Exercise data →

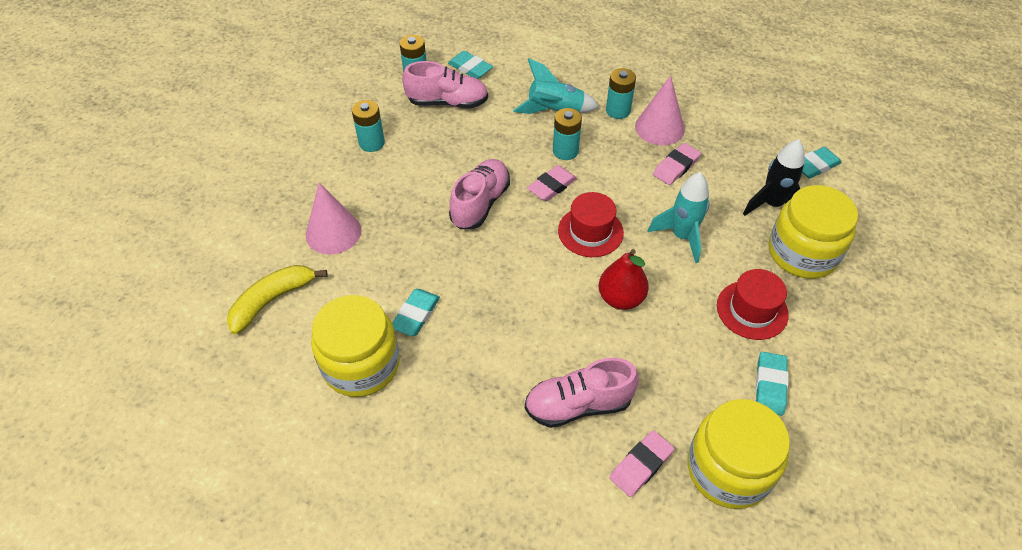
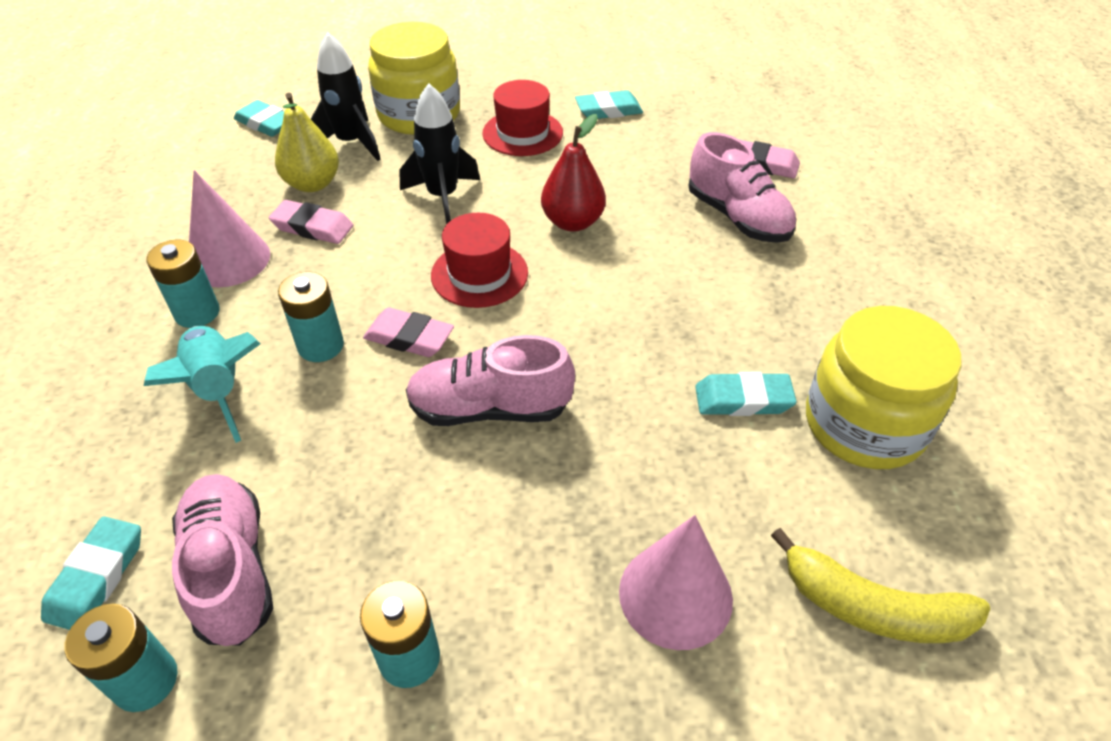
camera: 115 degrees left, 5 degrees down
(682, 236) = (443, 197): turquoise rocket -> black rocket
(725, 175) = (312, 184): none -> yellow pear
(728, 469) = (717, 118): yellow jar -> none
* * *
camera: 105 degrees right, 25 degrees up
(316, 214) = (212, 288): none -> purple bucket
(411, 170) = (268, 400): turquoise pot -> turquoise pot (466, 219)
* * *
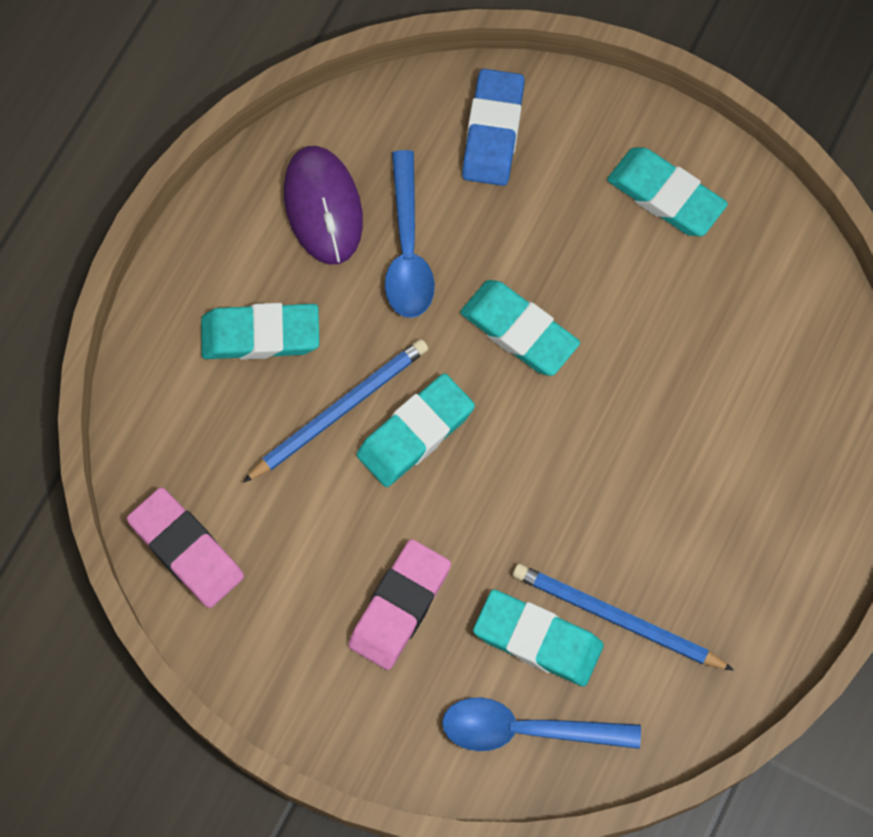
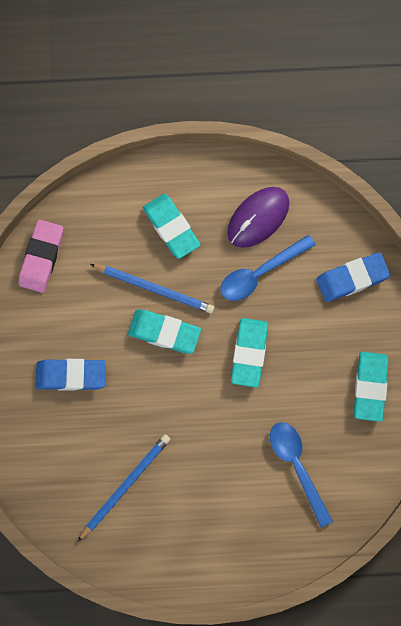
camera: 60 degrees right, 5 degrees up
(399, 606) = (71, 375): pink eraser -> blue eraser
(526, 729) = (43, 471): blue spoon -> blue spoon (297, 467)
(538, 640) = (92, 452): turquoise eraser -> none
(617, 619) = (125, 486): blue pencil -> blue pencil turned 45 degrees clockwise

How to complete this task →
Everything from the line with "camera: 115 degrees left, 5 degrees down" through the line with "(728, 469) = (717, 118): yellow jar -> none" should be written out exactly as it appears above, end lines included, and nothing outside that range.

Task solution →
camera: 115 degrees left, 5 degrees down
(682, 236) = (443, 197): turquoise rocket -> black rocket
(725, 175) = (312, 184): none -> yellow pear
(728, 469) = (717, 118): yellow jar -> none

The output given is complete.